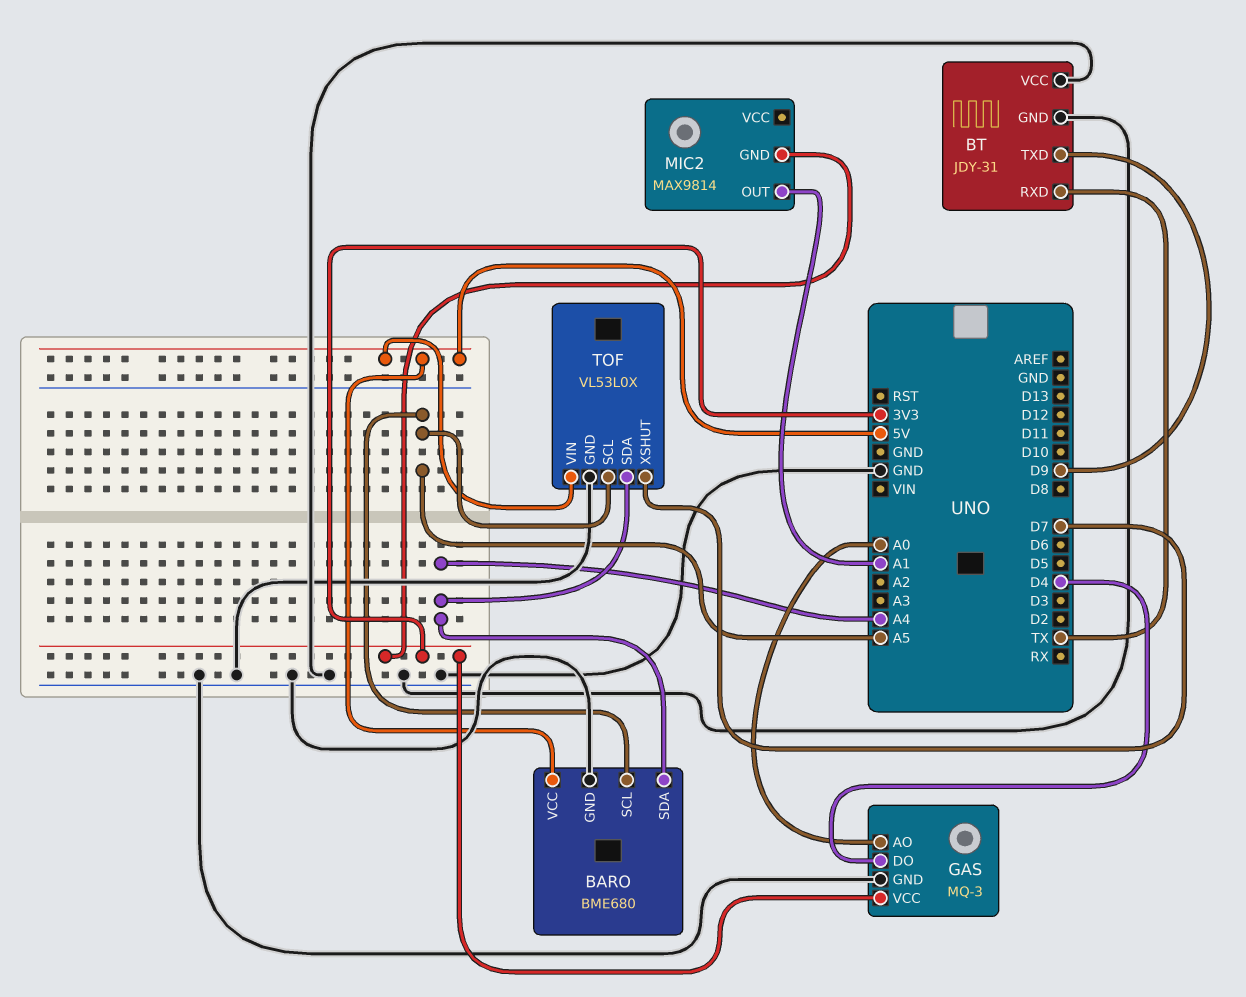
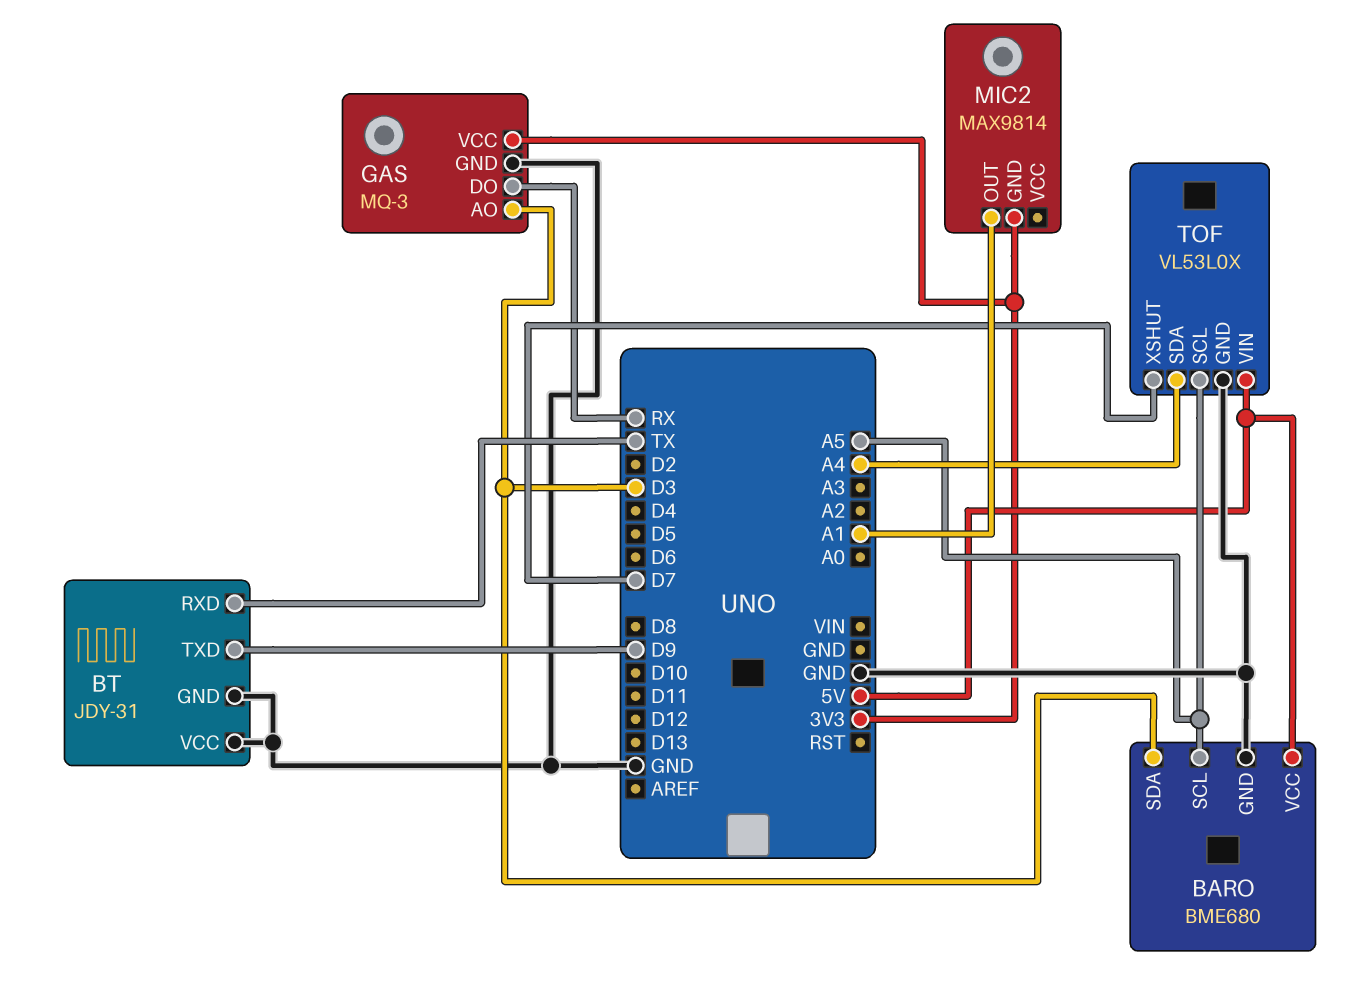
BARO pin SDA: A4 -> D3
GAS pin AO: A0 -> D3
GAS pin DO: D4 -> RX

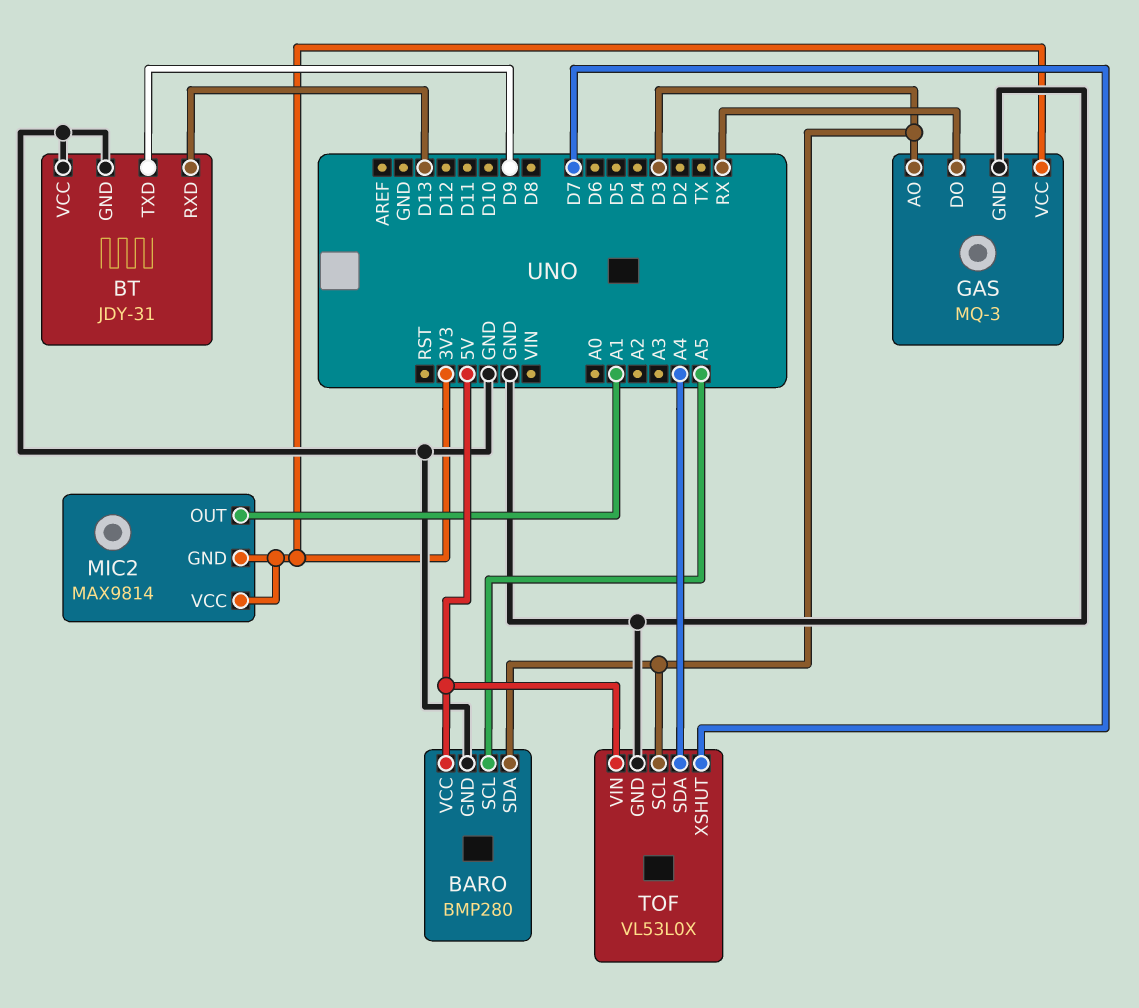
BARO: BME680 -> BMP280
BT pin RXD: TX -> D13
MIC2 pin VCC: none -> 3V3
TOF pin SCL: A5 -> D3

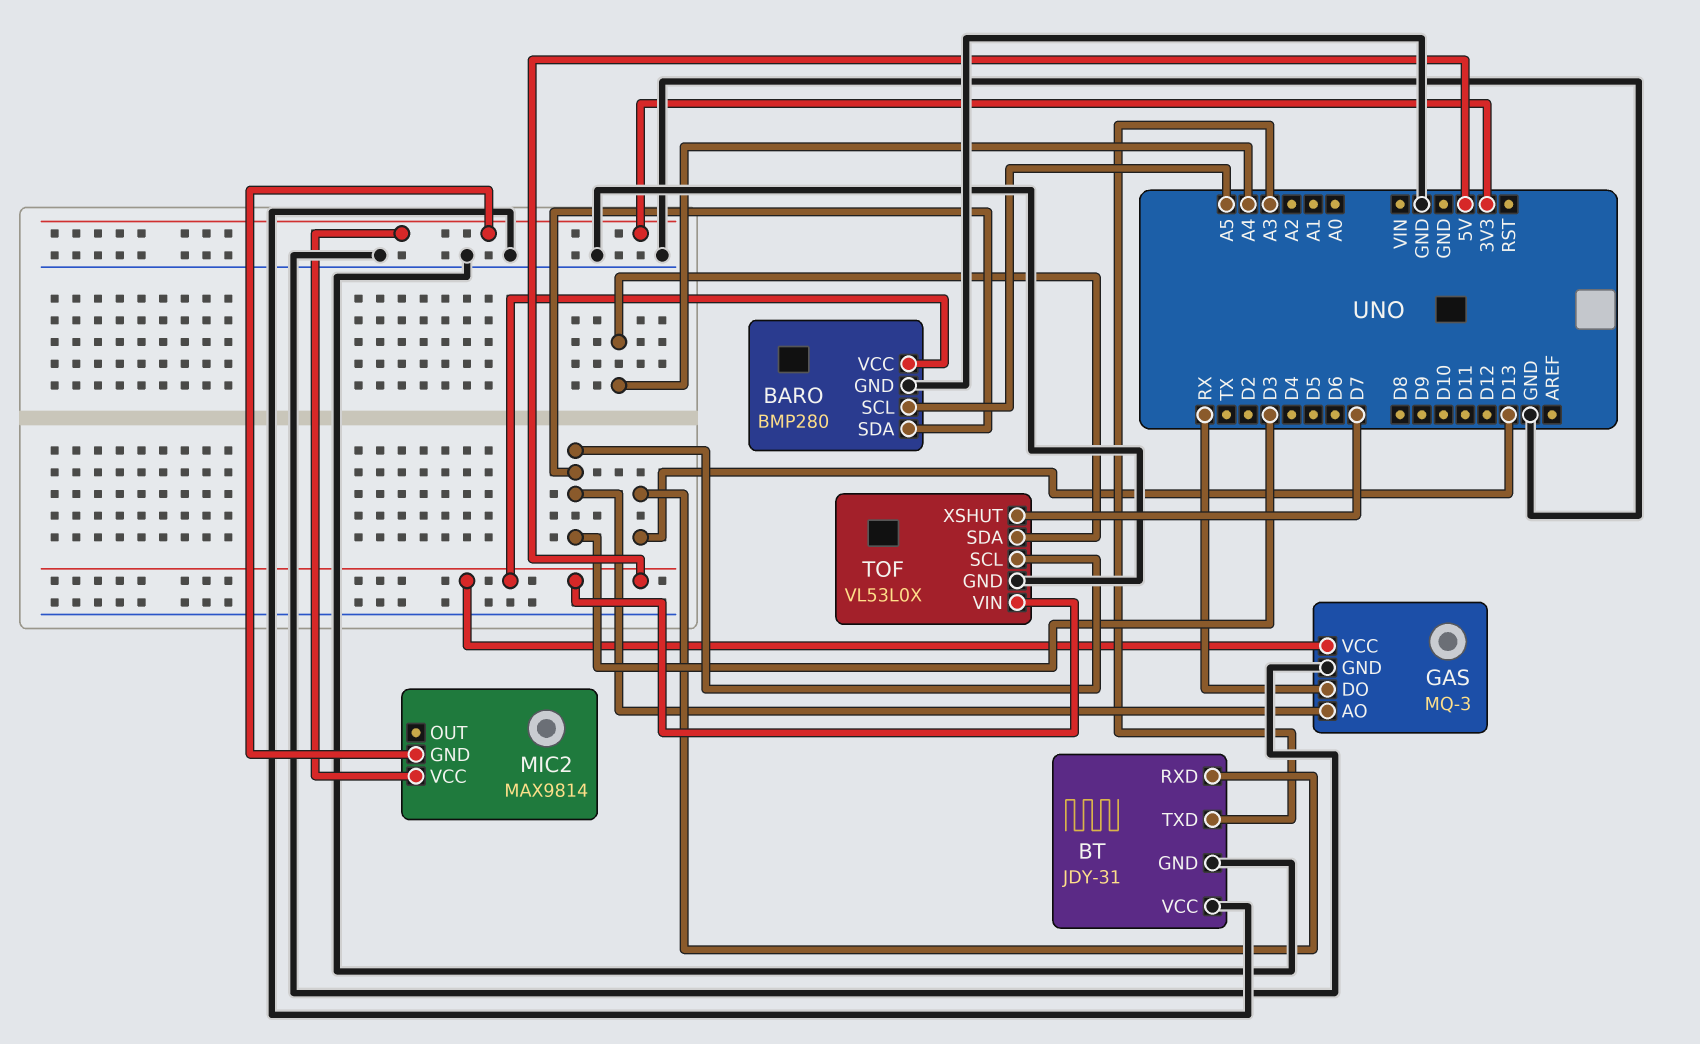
BT pin TXD: D9 -> A3
GAS pin VCC: 3V3 -> 5V
MIC2 pin OUT: A1 -> none

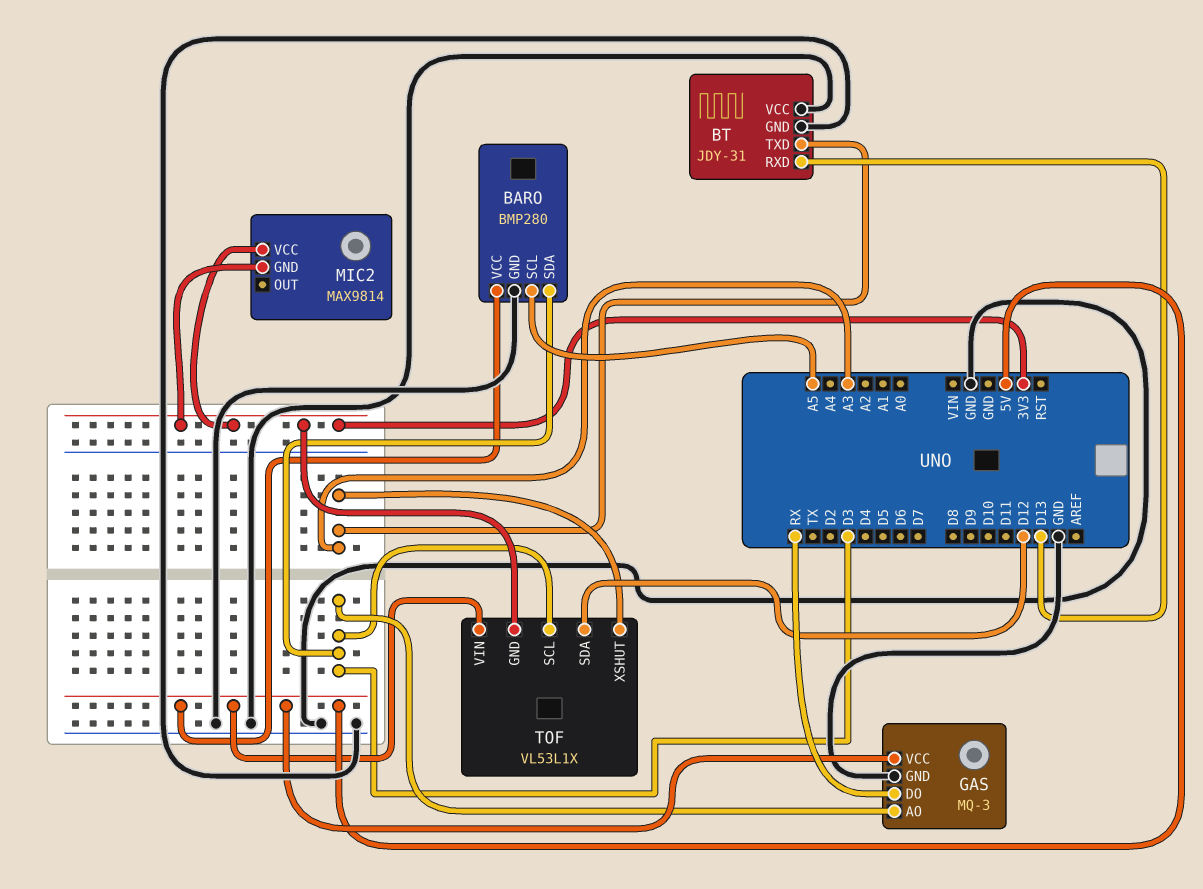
TOF: VL53L0X -> VL53L1X
TOF pin GND: GND -> 3V3
TOF pin SDA: A4 -> D12
TOF pin XSHUT: D7 -> A3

========

Word for word, repeat the lines from the one holding "TOF pin GND: GND -> 3V3" through the last line of the entries, both included.

TOF pin GND: GND -> 3V3
TOF pin SDA: A4 -> D12
TOF pin XSHUT: D7 -> A3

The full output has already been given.